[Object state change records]

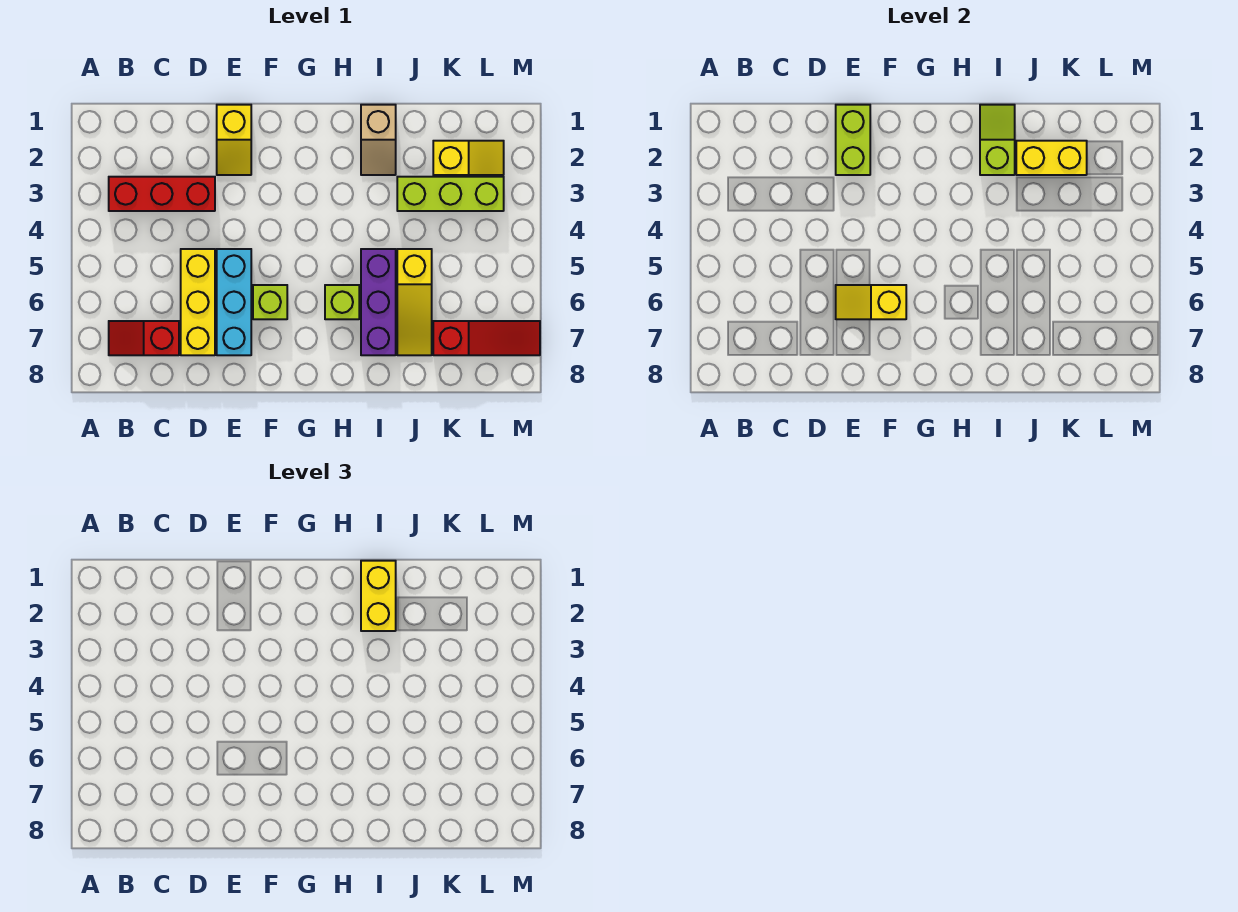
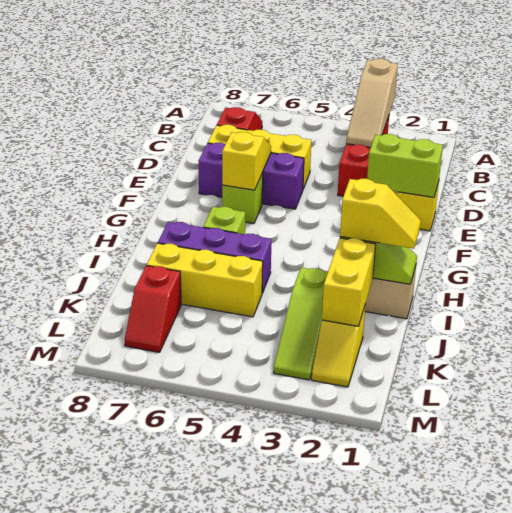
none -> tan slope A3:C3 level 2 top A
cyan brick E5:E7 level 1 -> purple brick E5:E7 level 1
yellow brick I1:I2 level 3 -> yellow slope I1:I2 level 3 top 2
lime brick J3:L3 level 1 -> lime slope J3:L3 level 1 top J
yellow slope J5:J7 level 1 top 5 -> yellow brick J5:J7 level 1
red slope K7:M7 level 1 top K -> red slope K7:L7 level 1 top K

TASK TO COMPLETE | Copy out the entries exactly as they stand, omitting the images.

COMPLETED EXERCISE |
none -> tan slope A3:C3 level 2 top A
cyan brick E5:E7 level 1 -> purple brick E5:E7 level 1
yellow brick I1:I2 level 3 -> yellow slope I1:I2 level 3 top 2
lime brick J3:L3 level 1 -> lime slope J3:L3 level 1 top J
yellow slope J5:J7 level 1 top 5 -> yellow brick J5:J7 level 1
red slope K7:M7 level 1 top K -> red slope K7:L7 level 1 top K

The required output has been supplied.